PROMPT
Your output should be the lines below from the one holding "SOIL1: YL-69 -> FC-28" through the one holding "STEPPER3 pin IN2: 4 -> 16", transcribed exactly, with no pictures.

Excerpts from a dataset:
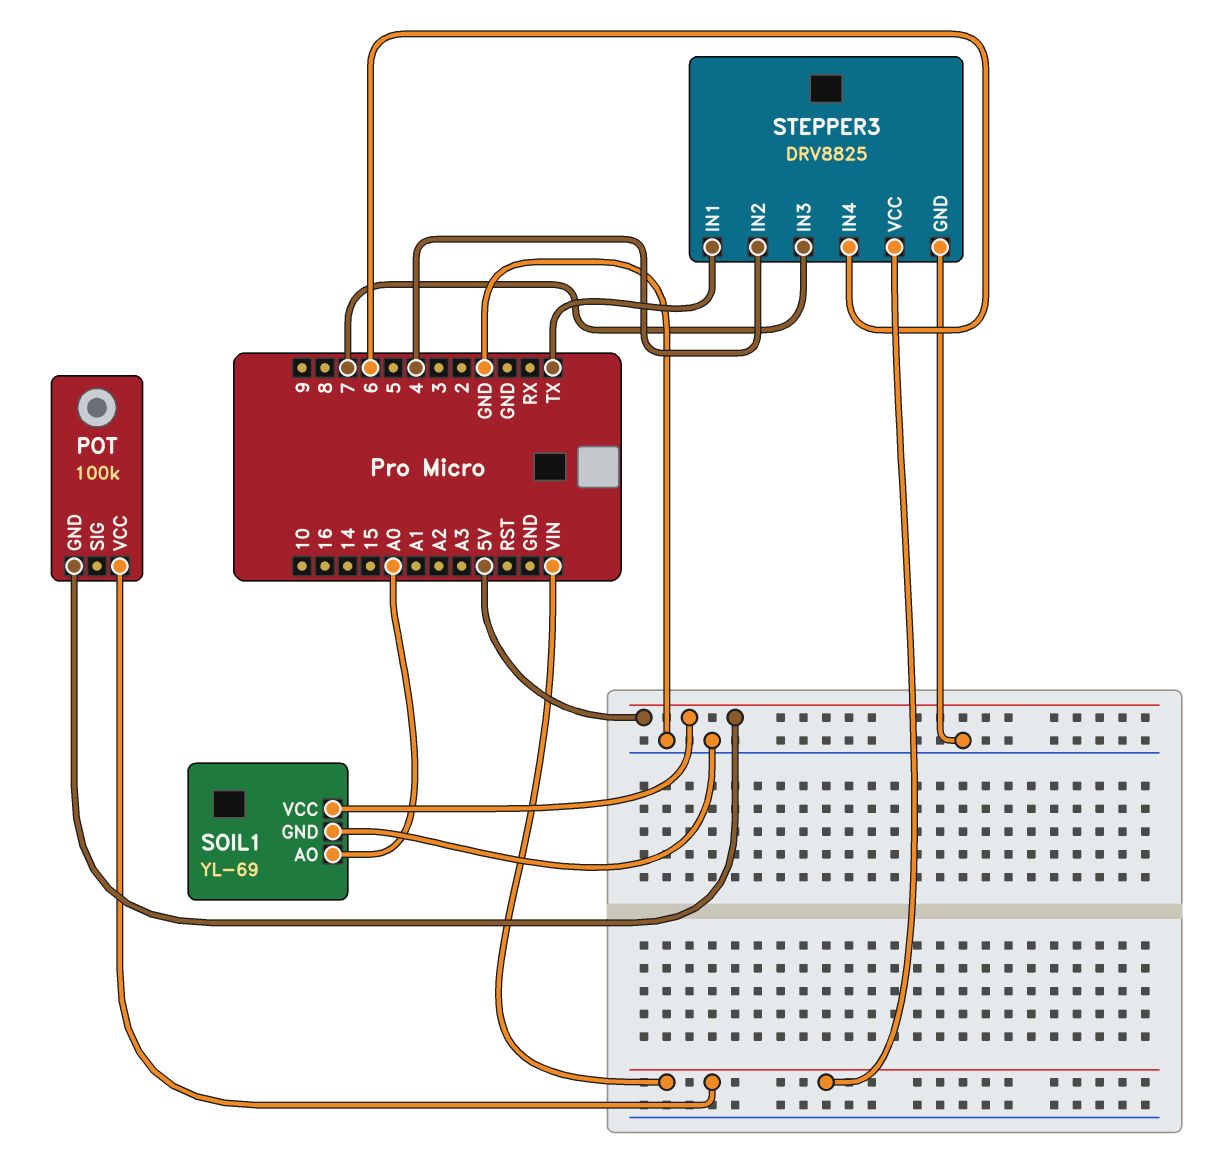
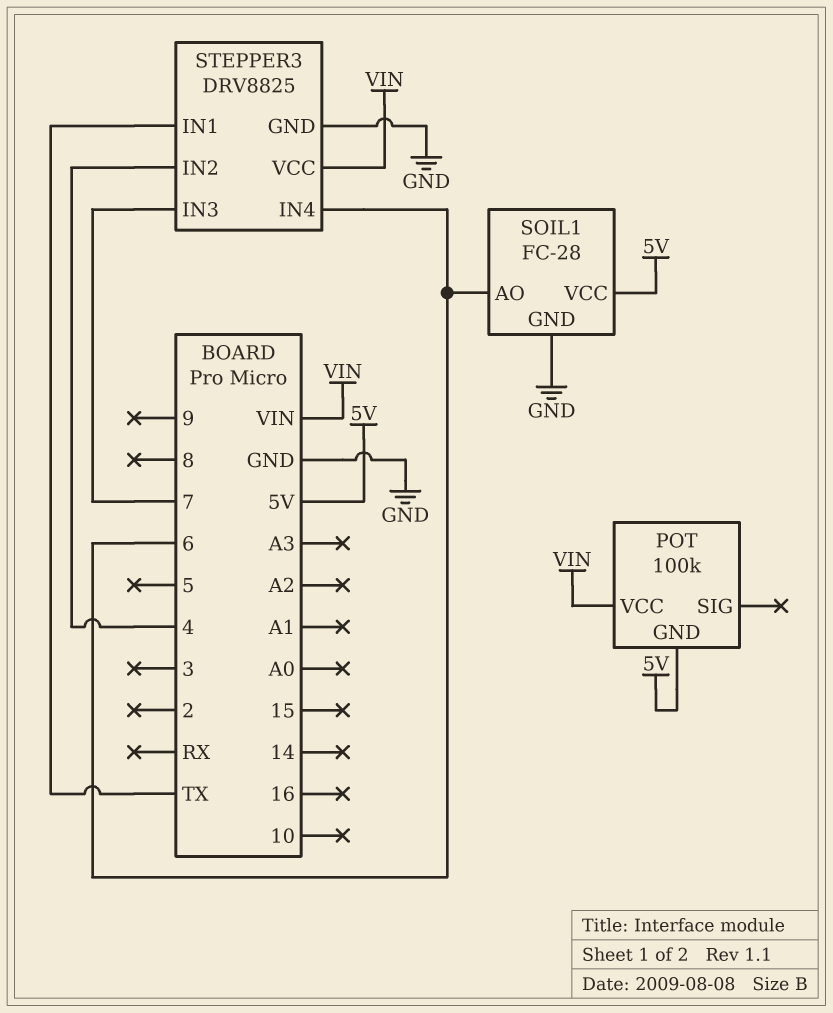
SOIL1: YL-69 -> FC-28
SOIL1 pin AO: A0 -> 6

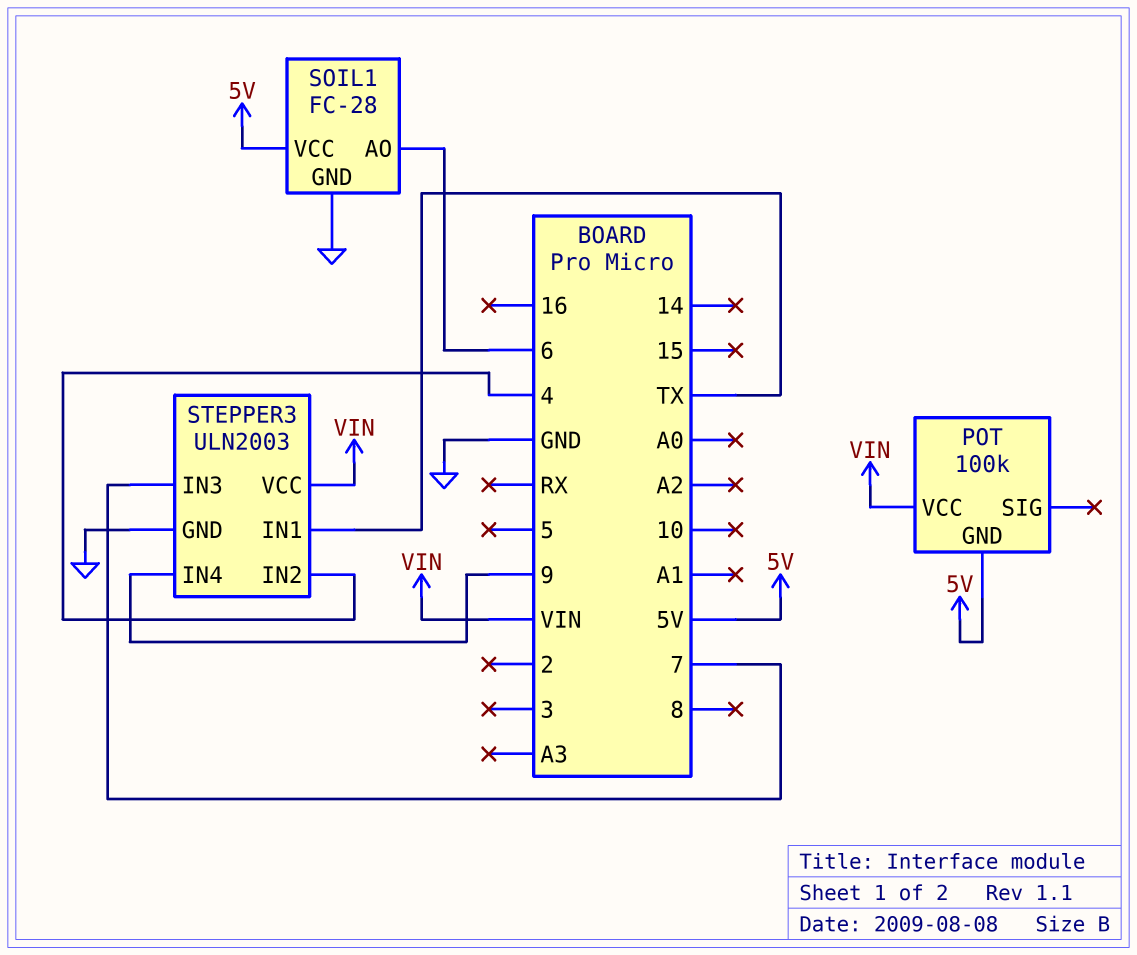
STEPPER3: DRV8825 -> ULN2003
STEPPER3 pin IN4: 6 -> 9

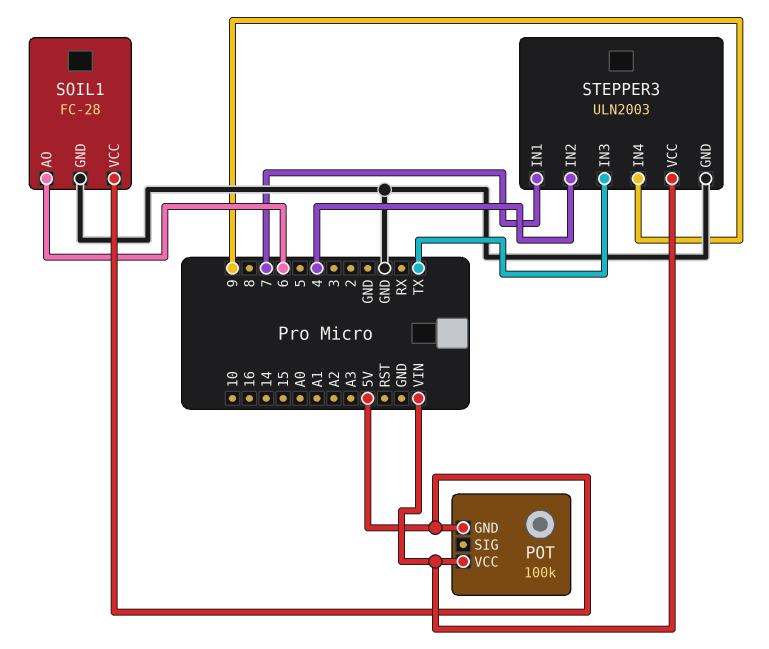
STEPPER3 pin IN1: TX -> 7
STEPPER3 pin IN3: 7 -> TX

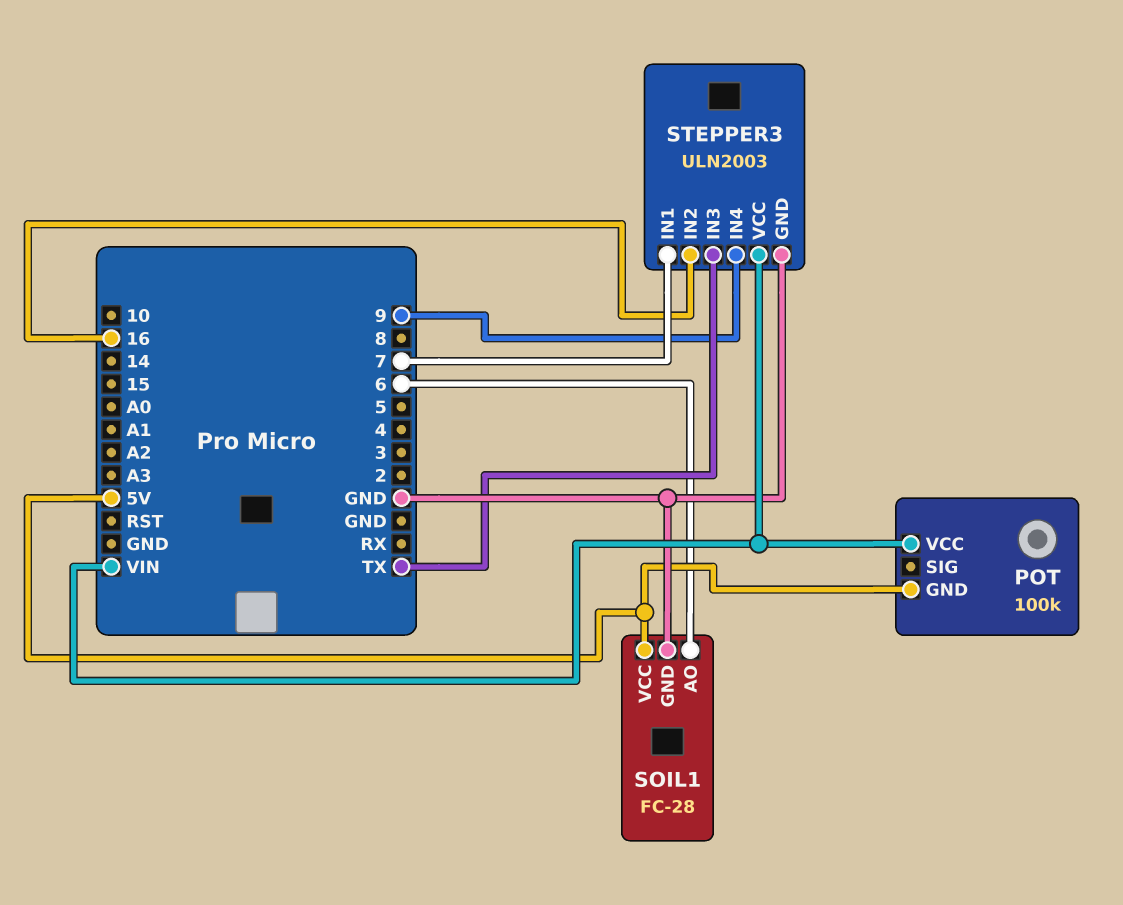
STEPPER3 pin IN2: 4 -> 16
--
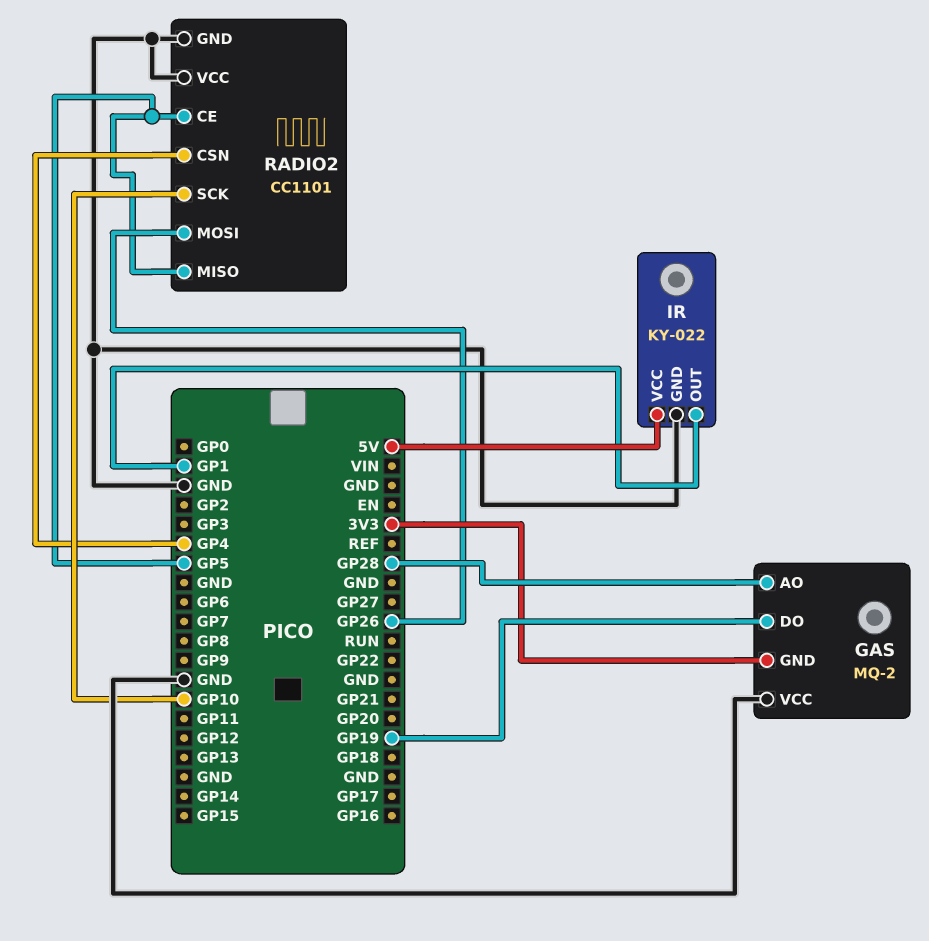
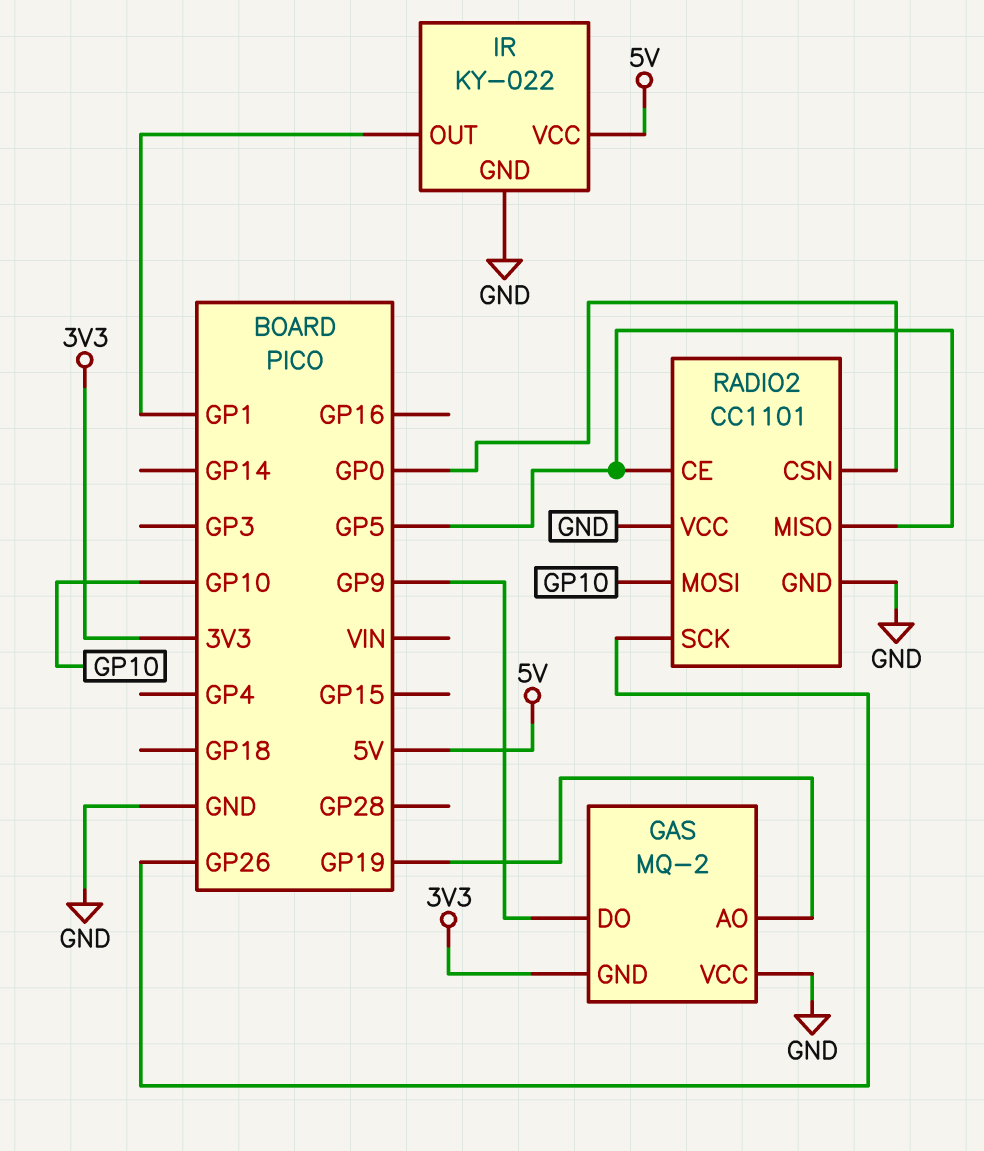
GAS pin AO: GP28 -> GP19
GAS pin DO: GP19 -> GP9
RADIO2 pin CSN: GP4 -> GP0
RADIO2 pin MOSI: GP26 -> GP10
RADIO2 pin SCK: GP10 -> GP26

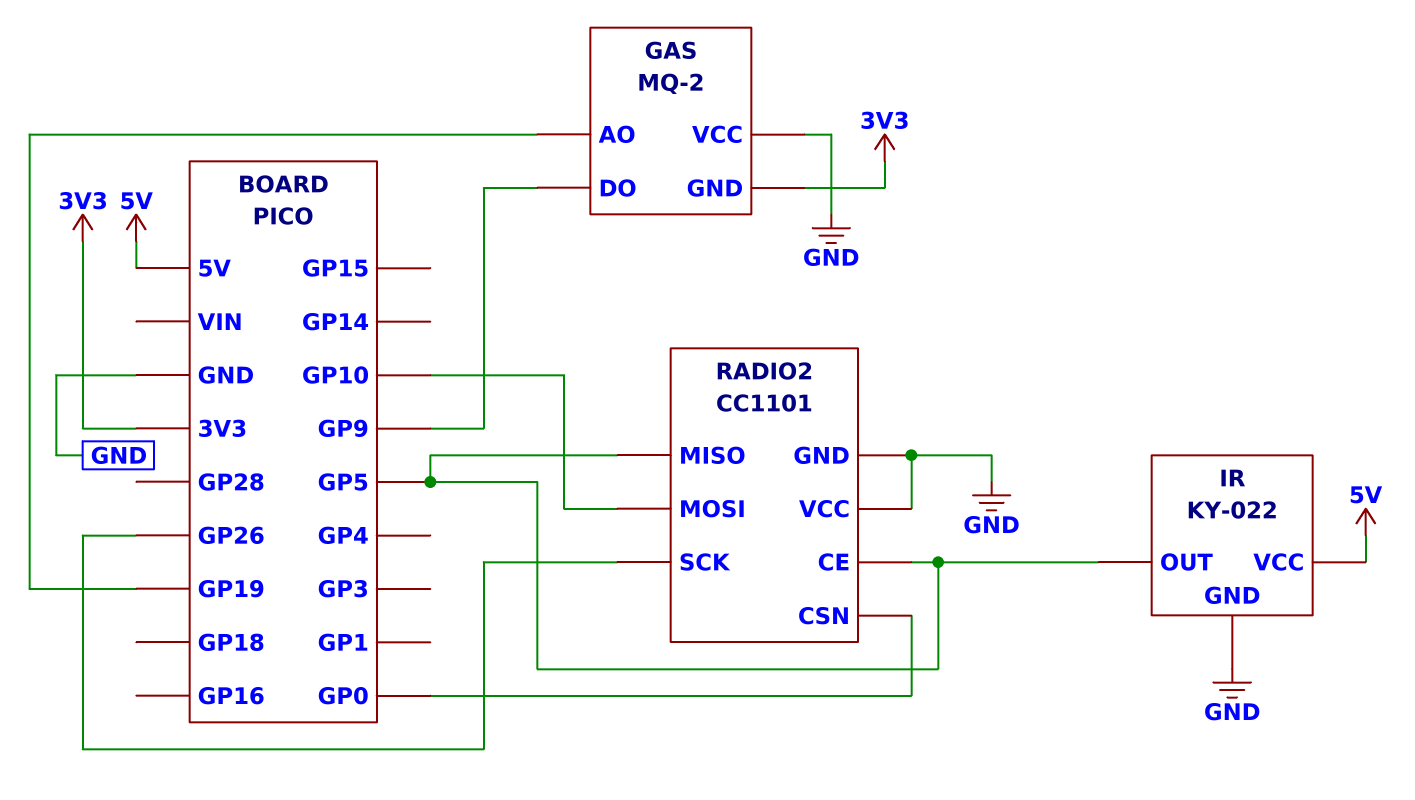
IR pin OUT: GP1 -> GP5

RESULT OF THIS EXERCISE
SOIL1: YL-69 -> FC-28
SOIL1 pin AO: A0 -> 6

STEPPER3: DRV8825 -> ULN2003
STEPPER3 pin IN4: 6 -> 9

STEPPER3 pin IN1: TX -> 7
STEPPER3 pin IN3: 7 -> TX

STEPPER3 pin IN2: 4 -> 16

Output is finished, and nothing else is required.